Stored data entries
===
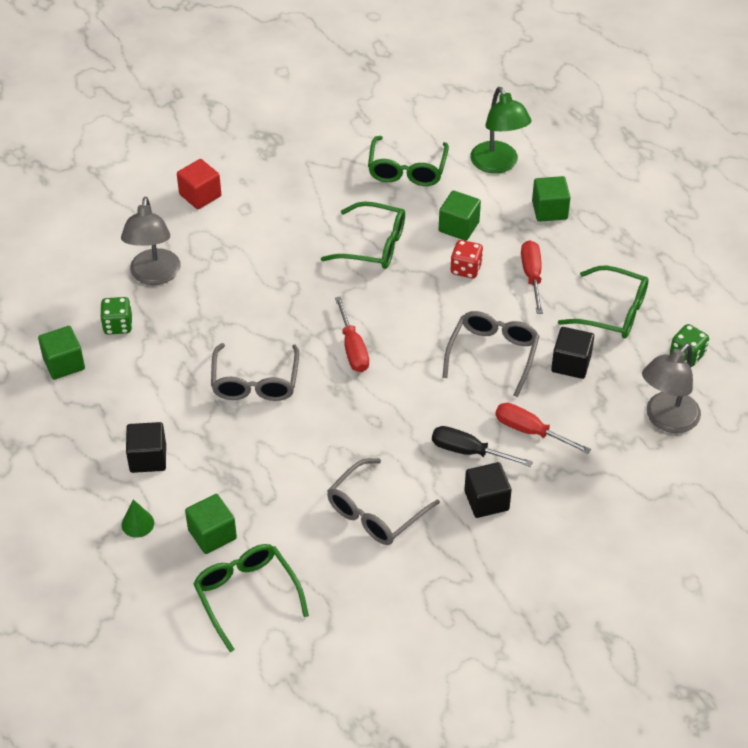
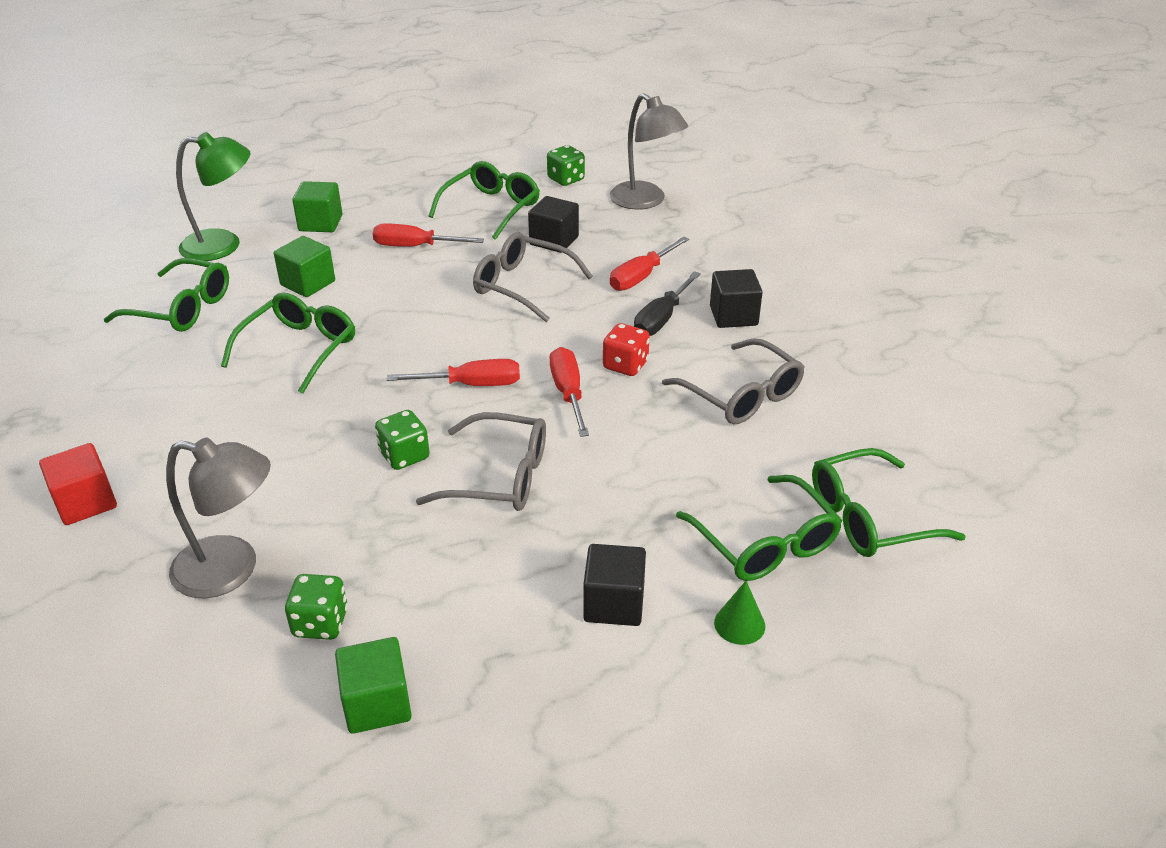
camera: 80 degrees left, 10 degrees down
green cube [185,494,237,554] -> green glasses [676,475,842,581]
red dice [451,240,483,278] -> red dice moved to [603,323,650,376]
none -> green dice [375,410,430,470]
none -> red screwdriver [550,347,589,437]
===
WHAT TO PRODUCE.
Each line above, from the one that contains "green cube [185,494,237,554]" to the last line of the records, should be repeated exactly. Leave out all others.

RESULT.
green cube [185,494,237,554] -> green glasses [676,475,842,581]
red dice [451,240,483,278] -> red dice moved to [603,323,650,376]
none -> green dice [375,410,430,470]
none -> red screwdriver [550,347,589,437]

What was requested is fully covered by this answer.